The task. Write each entry out again, exactly as it is written.

Dataset records.

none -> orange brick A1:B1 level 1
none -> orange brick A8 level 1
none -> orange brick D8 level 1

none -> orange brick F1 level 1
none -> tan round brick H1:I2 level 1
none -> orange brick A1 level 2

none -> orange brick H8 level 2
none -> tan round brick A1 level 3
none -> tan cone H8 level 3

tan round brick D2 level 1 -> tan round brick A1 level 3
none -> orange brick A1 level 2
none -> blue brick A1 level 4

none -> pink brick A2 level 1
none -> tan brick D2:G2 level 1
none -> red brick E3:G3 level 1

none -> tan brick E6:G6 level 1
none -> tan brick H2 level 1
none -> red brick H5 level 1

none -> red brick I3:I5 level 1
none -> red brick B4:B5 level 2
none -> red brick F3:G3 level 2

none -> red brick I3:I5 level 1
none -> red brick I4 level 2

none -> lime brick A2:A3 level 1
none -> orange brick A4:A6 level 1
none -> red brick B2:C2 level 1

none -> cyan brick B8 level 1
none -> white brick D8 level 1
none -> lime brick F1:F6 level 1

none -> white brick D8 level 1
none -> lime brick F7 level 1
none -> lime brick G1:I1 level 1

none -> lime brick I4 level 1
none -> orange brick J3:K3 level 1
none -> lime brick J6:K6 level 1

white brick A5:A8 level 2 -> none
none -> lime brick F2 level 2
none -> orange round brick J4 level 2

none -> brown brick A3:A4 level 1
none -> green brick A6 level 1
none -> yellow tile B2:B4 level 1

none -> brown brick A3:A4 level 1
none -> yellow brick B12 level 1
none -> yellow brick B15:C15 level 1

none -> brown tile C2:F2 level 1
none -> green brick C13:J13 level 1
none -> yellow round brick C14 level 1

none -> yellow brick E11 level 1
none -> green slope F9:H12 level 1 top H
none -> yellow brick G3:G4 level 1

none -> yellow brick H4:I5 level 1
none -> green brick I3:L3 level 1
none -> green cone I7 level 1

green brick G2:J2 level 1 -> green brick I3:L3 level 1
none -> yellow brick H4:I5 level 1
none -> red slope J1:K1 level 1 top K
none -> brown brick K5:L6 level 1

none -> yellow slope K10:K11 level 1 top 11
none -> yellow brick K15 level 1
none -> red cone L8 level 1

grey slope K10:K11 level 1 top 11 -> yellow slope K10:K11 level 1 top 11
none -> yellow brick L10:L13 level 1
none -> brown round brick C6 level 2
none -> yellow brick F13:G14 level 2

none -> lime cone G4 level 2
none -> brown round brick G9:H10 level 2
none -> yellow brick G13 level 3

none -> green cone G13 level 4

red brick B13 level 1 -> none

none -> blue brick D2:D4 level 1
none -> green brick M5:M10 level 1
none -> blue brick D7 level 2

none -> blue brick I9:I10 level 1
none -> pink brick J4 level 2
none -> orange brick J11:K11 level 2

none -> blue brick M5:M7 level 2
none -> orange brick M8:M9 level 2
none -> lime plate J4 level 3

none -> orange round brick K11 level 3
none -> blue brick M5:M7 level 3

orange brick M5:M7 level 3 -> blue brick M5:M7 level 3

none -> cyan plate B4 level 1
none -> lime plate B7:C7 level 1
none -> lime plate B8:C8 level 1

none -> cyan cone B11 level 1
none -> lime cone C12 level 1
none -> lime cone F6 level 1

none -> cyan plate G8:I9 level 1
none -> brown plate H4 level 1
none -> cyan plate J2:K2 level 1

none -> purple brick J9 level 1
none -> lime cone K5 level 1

Result.
none -> orange brick A1:B1 level 1
none -> orange brick A8 level 1
none -> orange brick D8 level 1

none -> orange brick F1 level 1
none -> tan round brick H1:I2 level 1
none -> orange brick A1 level 2

none -> orange brick H8 level 2
none -> tan round brick A1 level 3
none -> tan cone H8 level 3

tan round brick D2 level 1 -> tan round brick A1 level 3
none -> orange brick A1 level 2
none -> blue brick A1 level 4

none -> pink brick A2 level 1
none -> tan brick D2:G2 level 1
none -> red brick E3:G3 level 1

none -> tan brick E6:G6 level 1
none -> tan brick H2 level 1
none -> red brick H5 level 1

none -> red brick I3:I5 level 1
none -> red brick B4:B5 level 2
none -> red brick F3:G3 level 2

none -> red brick I3:I5 level 1
none -> red brick I4 level 2

none -> lime brick A2:A3 level 1
none -> orange brick A4:A6 level 1
none -> red brick B2:C2 level 1

none -> cyan brick B8 level 1
none -> white brick D8 level 1
none -> lime brick F1:F6 level 1

none -> white brick D8 level 1
none -> lime brick F7 level 1
none -> lime brick G1:I1 level 1

none -> lime brick I4 level 1
none -> orange brick J3:K3 level 1
none -> lime brick J6:K6 level 1

white brick A5:A8 level 2 -> none
none -> lime brick F2 level 2
none -> orange round brick J4 level 2

none -> brown brick A3:A4 level 1
none -> green brick A6 level 1
none -> yellow tile B2:B4 level 1

none -> brown brick A3:A4 level 1
none -> yellow brick B12 level 1
none -> yellow brick B15:C15 level 1

none -> brown tile C2:F2 level 1
none -> green brick C13:J13 level 1
none -> yellow round brick C14 level 1

none -> yellow brick E11 level 1
none -> green slope F9:H12 level 1 top H
none -> yellow brick G3:G4 level 1

none -> yellow brick H4:I5 level 1
none -> green brick I3:L3 level 1
none -> green cone I7 level 1

green brick G2:J2 level 1 -> green brick I3:L3 level 1
none -> yellow brick H4:I5 level 1
none -> red slope J1:K1 level 1 top K
none -> brown brick K5:L6 level 1

none -> yellow slope K10:K11 level 1 top 11
none -> yellow brick K15 level 1
none -> red cone L8 level 1

grey slope K10:K11 level 1 top 11 -> yellow slope K10:K11 level 1 top 11
none -> yellow brick L10:L13 level 1
none -> brown round brick C6 level 2
none -> yellow brick F13:G14 level 2

none -> lime cone G4 level 2
none -> brown round brick G9:H10 level 2
none -> yellow brick G13 level 3

none -> green cone G13 level 4

red brick B13 level 1 -> none

none -> blue brick D2:D4 level 1
none -> green brick M5:M10 level 1
none -> blue brick D7 level 2

none -> blue brick I9:I10 level 1
none -> pink brick J4 level 2
none -> orange brick J11:K11 level 2

none -> blue brick M5:M7 level 2
none -> orange brick M8:M9 level 2
none -> lime plate J4 level 3

none -> orange round brick K11 level 3
none -> blue brick M5:M7 level 3

orange brick M5:M7 level 3 -> blue brick M5:M7 level 3

none -> cyan plate B4 level 1
none -> lime plate B7:C7 level 1
none -> lime plate B8:C8 level 1

none -> cyan cone B11 level 1
none -> lime cone C12 level 1
none -> lime cone F6 level 1

none -> cyan plate G8:I9 level 1
none -> brown plate H4 level 1
none -> cyan plate J2:K2 level 1

none -> purple brick J9 level 1
none -> lime cone K5 level 1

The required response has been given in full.